### Task description
Below are entries with pictures in them. Output exactly the lines starting at the line with "[(77,60),(66,53),(41,93),(52,100),(77,60)]" and ending at the line with "[(205,70),(223,66),(220,52),(201,56),(205,70)]", both included, but not the pictures.

____ Supplied material

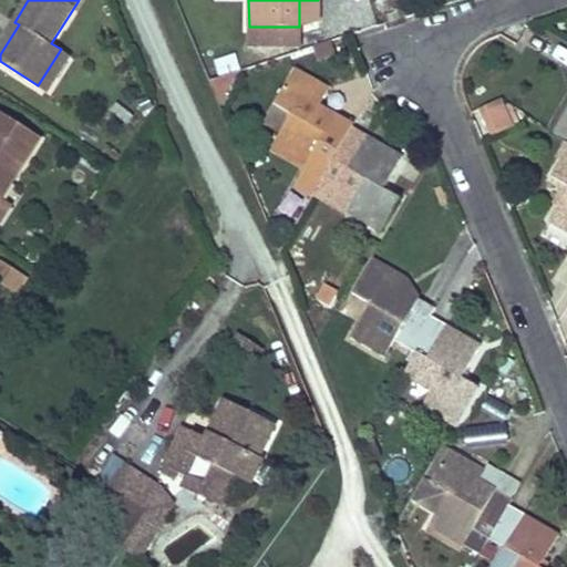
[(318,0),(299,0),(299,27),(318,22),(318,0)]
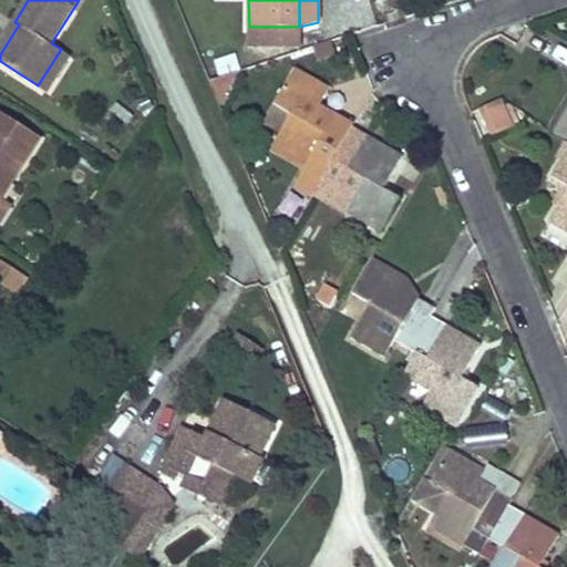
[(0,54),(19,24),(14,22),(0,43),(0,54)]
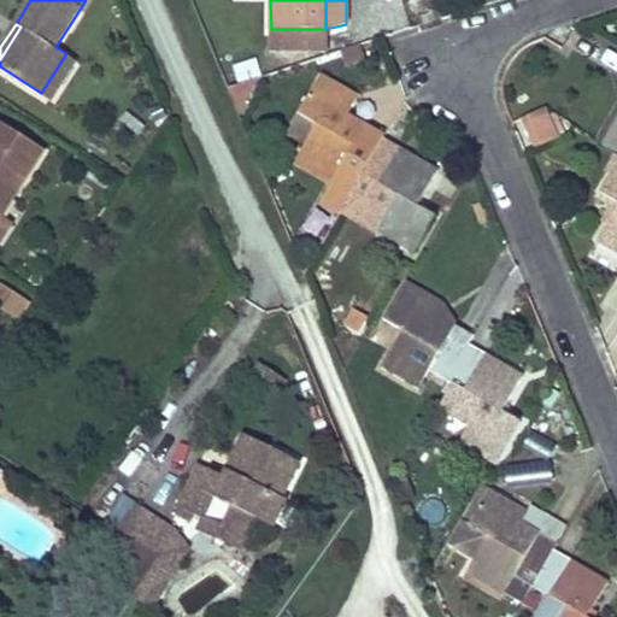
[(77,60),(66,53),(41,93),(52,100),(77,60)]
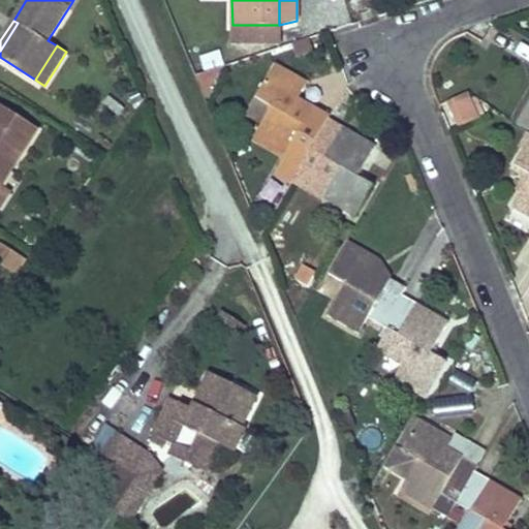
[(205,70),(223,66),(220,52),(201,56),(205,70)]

________
____ Supplied material

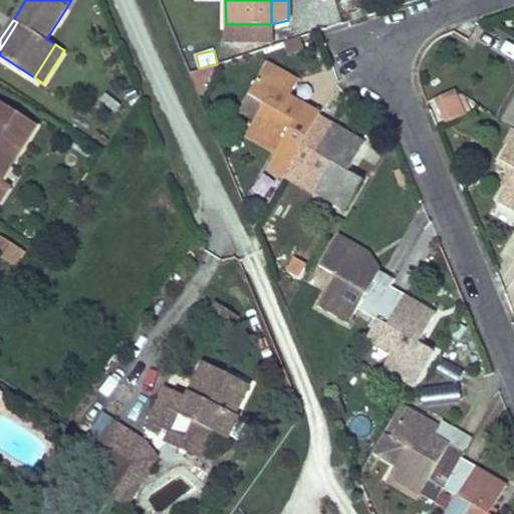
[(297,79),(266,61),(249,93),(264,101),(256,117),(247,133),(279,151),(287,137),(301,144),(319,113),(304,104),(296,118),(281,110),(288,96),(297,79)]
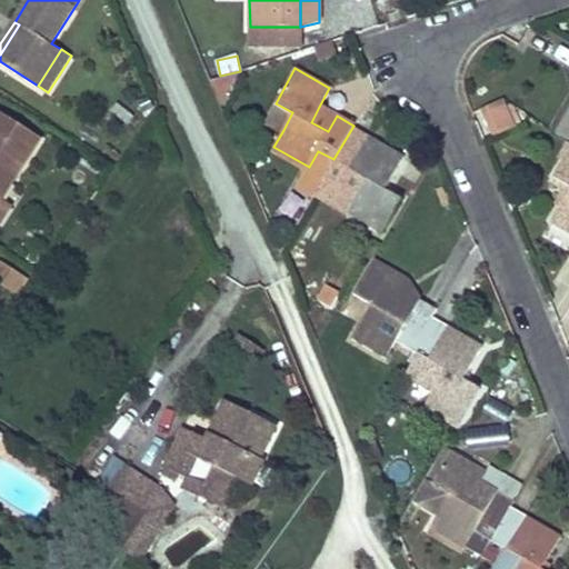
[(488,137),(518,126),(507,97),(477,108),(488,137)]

________
____ Supplied material

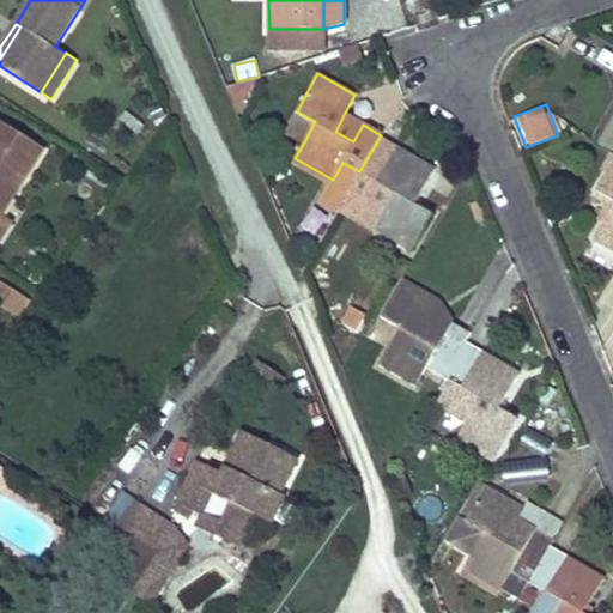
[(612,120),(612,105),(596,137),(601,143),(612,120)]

________

### Response to this exercise
[(77,60),(66,53),(41,93),(52,100),(77,60)]
[(205,70),(223,66),(220,52),(201,56),(205,70)]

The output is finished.